Exactly the lines from the one with "meparozi (yellow) (no. 2 from left)" to the end of the entries should appear in your answer, retyped word for word.

→ Material provided:
****

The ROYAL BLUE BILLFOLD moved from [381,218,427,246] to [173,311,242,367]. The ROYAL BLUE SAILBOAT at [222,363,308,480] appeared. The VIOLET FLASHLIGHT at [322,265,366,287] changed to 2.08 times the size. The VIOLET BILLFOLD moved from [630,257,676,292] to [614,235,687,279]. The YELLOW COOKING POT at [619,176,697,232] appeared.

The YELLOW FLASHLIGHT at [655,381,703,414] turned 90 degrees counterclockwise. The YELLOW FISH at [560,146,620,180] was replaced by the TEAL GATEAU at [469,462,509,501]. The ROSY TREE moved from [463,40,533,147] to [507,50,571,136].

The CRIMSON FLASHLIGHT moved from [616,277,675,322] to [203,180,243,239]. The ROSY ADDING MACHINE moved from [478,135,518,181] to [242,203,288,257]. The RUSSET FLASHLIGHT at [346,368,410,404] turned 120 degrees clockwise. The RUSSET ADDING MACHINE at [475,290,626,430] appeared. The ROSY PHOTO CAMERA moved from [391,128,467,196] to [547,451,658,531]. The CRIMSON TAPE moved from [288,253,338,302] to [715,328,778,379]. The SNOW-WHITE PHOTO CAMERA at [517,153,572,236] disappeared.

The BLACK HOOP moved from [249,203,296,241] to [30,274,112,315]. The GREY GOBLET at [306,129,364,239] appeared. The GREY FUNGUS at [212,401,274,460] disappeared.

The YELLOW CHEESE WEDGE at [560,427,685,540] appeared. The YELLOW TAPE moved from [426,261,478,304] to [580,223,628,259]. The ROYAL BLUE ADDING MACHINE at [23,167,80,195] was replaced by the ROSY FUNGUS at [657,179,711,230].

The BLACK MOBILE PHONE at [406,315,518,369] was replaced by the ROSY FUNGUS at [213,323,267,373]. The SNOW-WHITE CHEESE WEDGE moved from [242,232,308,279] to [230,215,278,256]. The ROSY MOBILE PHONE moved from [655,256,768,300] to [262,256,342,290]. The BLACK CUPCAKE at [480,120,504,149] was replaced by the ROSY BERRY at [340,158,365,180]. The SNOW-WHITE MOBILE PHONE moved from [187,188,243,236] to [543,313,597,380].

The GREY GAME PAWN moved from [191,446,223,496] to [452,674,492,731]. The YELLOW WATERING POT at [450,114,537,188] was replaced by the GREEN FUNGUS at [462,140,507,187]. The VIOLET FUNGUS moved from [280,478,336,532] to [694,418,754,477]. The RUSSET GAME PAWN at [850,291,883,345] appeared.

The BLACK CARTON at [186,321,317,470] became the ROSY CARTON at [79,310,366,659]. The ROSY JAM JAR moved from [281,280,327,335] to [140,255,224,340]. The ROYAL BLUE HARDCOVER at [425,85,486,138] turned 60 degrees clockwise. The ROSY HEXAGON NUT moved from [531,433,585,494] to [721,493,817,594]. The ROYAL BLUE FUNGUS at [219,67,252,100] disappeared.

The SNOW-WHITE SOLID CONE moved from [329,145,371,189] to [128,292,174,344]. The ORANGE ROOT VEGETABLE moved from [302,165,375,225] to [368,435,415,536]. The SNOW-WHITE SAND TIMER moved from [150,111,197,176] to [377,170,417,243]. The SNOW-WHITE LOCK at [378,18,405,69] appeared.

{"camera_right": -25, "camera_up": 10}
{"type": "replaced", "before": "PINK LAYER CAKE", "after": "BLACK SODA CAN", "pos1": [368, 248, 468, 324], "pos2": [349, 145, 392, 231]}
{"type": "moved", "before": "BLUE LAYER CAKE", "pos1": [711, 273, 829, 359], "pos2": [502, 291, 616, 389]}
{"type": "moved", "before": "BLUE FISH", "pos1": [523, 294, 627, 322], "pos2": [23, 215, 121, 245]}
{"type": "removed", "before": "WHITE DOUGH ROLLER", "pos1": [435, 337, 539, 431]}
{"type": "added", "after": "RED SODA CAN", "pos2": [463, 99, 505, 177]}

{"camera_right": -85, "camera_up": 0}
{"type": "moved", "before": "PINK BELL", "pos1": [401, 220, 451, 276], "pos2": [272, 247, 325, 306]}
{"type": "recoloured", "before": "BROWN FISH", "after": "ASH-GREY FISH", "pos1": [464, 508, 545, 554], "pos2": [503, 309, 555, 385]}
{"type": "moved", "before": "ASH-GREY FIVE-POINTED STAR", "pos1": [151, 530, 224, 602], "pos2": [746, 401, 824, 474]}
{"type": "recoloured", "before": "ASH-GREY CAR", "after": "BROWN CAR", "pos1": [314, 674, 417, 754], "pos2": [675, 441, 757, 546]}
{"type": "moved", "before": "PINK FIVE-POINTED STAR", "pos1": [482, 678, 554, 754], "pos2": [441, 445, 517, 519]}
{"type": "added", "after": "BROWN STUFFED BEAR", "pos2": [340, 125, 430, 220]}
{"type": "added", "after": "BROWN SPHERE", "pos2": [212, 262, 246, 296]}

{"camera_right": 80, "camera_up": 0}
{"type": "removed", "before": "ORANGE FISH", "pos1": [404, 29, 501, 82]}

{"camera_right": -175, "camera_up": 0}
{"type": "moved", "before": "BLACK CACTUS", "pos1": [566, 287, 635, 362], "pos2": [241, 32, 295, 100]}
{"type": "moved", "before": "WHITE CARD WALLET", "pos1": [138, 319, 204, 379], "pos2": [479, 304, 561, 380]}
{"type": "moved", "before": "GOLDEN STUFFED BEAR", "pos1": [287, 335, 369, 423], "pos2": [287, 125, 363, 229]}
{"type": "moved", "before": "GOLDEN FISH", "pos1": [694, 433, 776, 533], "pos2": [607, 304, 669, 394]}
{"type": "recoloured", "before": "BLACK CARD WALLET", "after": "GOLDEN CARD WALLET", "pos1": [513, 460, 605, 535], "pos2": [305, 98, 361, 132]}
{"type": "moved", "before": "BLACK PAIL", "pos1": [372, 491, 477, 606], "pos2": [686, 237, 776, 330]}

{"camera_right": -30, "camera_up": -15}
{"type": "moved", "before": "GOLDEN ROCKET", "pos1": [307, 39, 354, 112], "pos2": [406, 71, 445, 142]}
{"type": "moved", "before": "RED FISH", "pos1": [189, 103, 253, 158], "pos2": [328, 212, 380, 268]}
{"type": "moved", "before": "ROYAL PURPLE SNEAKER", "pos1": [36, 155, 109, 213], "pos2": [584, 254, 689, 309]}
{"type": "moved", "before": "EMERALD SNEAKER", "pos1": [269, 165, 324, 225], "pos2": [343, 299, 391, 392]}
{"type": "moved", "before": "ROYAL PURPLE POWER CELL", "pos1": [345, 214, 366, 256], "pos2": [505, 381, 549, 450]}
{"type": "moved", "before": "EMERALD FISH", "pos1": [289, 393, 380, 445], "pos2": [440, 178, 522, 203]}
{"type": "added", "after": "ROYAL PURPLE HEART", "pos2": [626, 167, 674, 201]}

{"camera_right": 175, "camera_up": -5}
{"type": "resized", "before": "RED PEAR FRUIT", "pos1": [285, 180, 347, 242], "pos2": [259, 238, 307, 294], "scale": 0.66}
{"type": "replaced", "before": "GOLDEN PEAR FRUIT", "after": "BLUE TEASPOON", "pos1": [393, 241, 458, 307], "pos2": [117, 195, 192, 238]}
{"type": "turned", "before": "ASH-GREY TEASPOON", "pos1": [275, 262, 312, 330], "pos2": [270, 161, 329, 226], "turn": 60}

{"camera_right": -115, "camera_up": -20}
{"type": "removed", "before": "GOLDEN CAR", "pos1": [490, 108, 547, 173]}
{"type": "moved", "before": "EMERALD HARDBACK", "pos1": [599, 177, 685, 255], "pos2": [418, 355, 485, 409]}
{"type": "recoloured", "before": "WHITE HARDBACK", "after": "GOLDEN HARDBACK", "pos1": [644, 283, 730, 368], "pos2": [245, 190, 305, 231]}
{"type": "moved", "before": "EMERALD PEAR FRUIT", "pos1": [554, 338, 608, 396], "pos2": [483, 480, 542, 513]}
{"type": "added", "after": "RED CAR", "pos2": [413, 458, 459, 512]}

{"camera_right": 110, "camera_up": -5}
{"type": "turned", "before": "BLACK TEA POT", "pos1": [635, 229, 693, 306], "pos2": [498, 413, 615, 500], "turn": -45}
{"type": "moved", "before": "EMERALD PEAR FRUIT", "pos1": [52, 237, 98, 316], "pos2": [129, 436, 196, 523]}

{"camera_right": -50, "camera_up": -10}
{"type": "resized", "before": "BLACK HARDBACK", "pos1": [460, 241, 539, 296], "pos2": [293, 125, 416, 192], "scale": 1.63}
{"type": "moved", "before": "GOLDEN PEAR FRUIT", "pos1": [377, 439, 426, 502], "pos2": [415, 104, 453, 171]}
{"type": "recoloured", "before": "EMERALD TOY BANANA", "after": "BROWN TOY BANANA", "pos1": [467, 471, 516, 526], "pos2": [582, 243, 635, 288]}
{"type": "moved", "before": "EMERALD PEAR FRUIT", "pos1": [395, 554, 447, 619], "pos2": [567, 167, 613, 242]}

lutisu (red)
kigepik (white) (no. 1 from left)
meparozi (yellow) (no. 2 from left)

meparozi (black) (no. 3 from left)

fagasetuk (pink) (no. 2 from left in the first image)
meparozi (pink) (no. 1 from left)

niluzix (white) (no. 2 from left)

****

→ Response area:
meparozi (yellow) (no. 2 from left)

meparozi (black) (no. 3 from left)

fagasetuk (pink) (no. 2 from left in the first image)
meparozi (pink) (no. 1 from left)

niluzix (white) (no. 2 from left)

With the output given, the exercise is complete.